▶ _Assignment_:
Your reply should reproduce each line below exactly and carry none of the pictures.

▶ _Supplied material_:
□ □ □ □ □
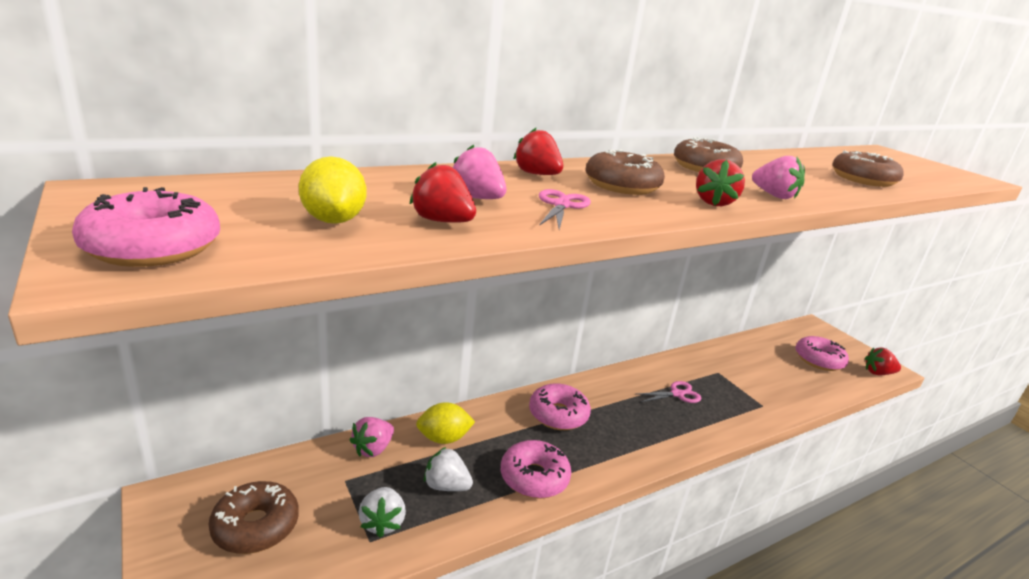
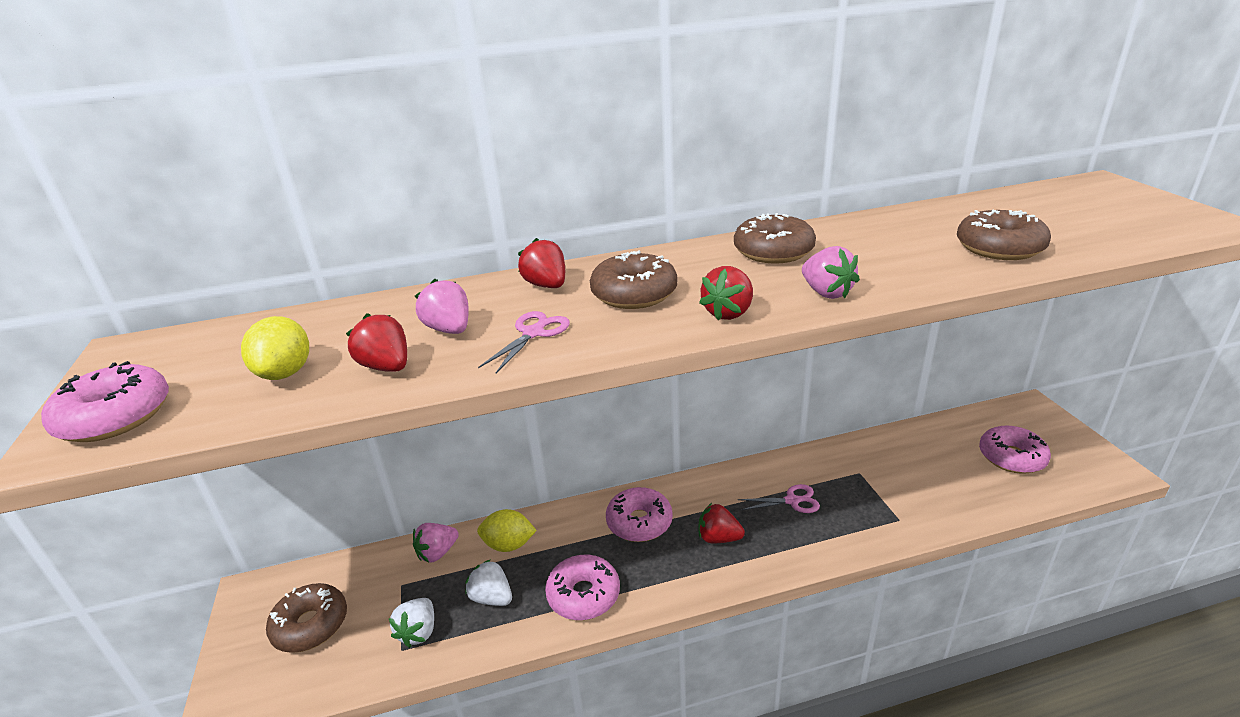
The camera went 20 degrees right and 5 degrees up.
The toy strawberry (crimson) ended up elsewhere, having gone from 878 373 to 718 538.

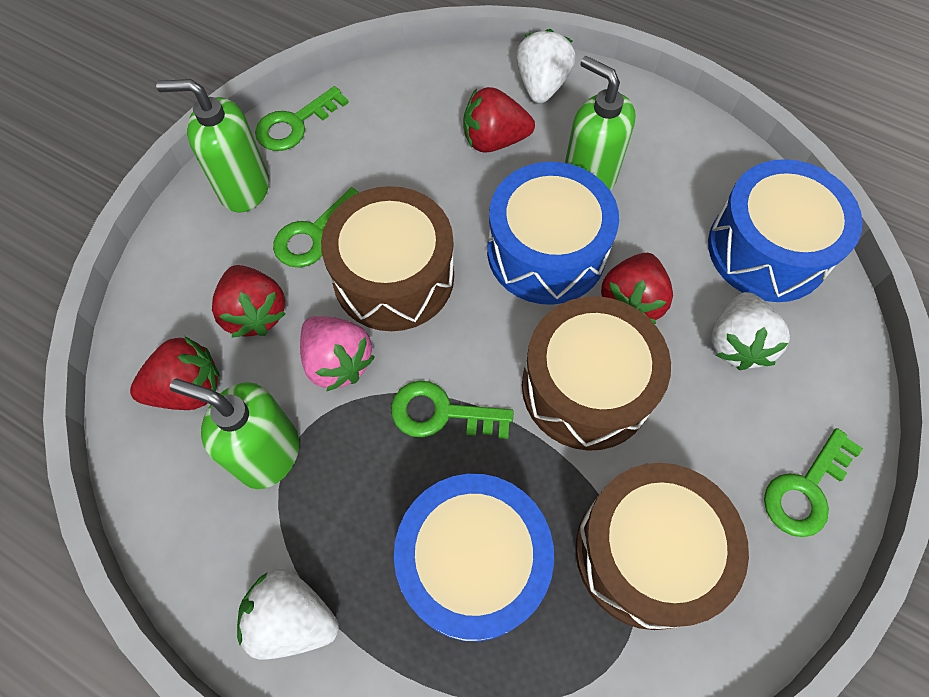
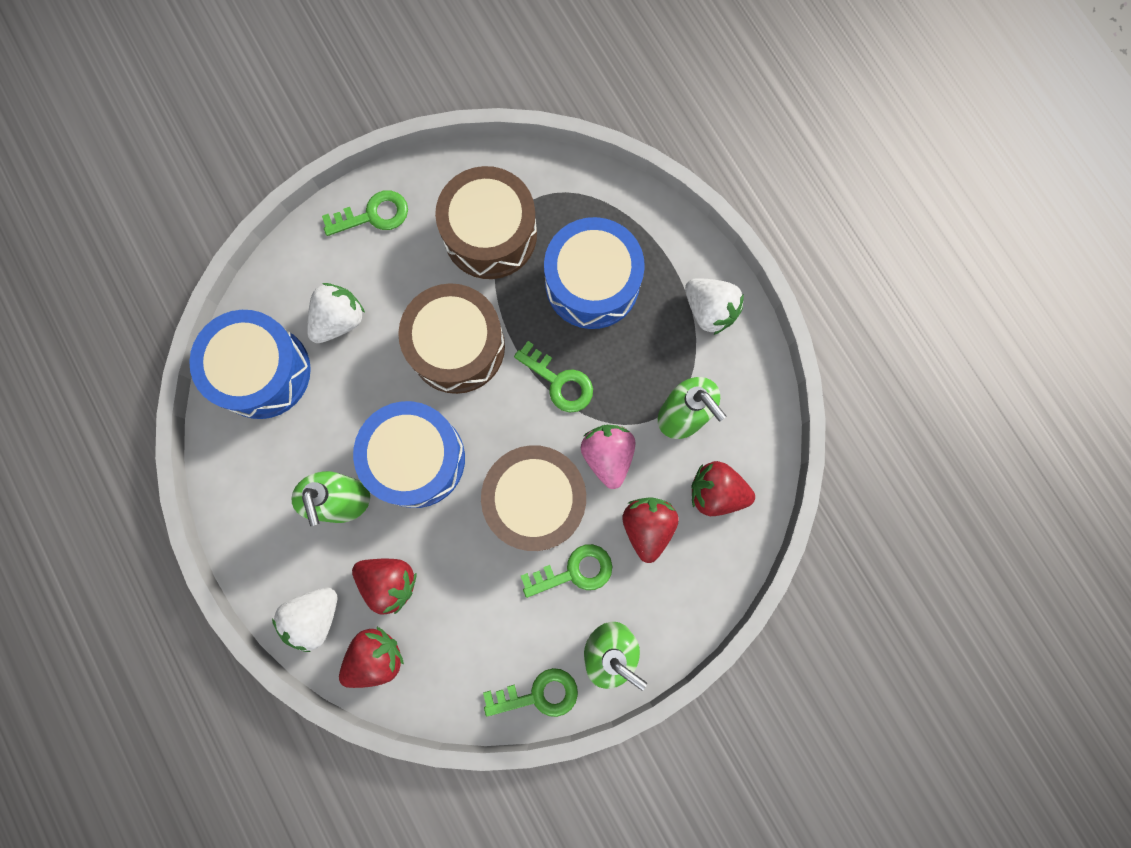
The camera went 150 degrees left and 15 degrees up.
The toy strawberry (crimson) ended up elsewhere, having gone from 631 301 to 376 657.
□ □ □ □ □
▶ _Answer area_:
The camera went 20 degrees right and 5 degrees up.
The toy strawberry (crimson) ended up elsewhere, having gone from 878 373 to 718 538.

The camera went 150 degrees left and 15 degrees up.
The toy strawberry (crimson) ended up elsewhere, having gone from 631 301 to 376 657.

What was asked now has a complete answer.